Extracted records
###

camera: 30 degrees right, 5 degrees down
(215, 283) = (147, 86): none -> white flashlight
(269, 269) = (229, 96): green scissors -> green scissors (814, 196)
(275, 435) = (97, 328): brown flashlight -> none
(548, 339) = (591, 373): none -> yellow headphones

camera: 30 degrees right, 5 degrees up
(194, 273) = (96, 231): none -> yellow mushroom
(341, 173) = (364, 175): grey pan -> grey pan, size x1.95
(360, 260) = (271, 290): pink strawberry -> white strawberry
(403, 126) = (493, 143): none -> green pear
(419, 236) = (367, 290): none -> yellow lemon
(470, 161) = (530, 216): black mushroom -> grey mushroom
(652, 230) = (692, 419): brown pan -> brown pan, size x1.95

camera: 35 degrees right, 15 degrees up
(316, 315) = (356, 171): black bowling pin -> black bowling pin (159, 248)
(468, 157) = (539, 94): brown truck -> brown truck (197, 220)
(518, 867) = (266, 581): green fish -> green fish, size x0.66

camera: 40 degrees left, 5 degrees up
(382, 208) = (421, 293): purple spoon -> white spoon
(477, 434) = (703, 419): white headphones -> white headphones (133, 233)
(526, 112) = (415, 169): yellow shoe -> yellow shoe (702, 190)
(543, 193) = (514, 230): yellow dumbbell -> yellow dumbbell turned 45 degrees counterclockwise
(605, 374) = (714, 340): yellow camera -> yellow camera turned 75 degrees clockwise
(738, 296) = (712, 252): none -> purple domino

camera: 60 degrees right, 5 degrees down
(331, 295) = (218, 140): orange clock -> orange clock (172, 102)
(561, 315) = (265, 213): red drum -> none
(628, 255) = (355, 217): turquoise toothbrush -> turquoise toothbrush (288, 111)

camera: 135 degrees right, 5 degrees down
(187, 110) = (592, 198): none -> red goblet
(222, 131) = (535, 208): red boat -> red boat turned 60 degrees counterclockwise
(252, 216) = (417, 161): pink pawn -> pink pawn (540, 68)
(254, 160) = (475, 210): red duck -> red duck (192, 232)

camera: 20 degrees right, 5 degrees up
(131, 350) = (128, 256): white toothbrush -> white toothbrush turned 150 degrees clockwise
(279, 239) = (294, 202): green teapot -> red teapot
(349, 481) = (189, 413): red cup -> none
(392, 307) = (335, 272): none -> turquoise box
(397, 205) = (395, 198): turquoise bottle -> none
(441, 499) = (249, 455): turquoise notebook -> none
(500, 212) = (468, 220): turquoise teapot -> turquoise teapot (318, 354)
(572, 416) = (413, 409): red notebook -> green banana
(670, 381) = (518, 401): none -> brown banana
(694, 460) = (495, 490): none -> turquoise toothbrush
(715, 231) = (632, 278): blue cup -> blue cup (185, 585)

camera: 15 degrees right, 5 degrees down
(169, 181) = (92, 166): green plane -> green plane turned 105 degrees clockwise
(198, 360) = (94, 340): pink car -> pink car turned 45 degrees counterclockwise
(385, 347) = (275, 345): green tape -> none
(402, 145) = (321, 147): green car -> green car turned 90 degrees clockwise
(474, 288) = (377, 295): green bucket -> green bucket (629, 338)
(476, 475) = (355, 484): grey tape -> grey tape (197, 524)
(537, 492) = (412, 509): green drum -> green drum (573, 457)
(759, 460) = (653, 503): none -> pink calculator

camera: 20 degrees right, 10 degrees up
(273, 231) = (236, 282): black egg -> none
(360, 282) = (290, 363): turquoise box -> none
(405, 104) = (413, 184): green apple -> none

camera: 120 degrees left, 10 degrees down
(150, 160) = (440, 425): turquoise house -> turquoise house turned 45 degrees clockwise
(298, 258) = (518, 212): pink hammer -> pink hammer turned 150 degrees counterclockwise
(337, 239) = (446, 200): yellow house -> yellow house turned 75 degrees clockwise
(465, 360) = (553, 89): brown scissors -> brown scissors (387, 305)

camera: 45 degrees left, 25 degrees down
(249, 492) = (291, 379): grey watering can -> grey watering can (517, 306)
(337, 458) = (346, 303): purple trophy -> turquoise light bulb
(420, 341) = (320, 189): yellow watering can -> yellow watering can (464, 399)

###

Once a line of the records is found to contain "counterclockwise", copy it out.

- Output for this exercise -
(543, 193) = (514, 230): yellow dumbbell -> yellow dumbbell turned 45 degrees counterclockwise
(222, 131) = (535, 208): red boat -> red boat turned 60 degrees counterclockwise
(198, 360) = (94, 340): pink car -> pink car turned 45 degrees counterclockwise
(298, 258) = (518, 212): pink hammer -> pink hammer turned 150 degrees counterclockwise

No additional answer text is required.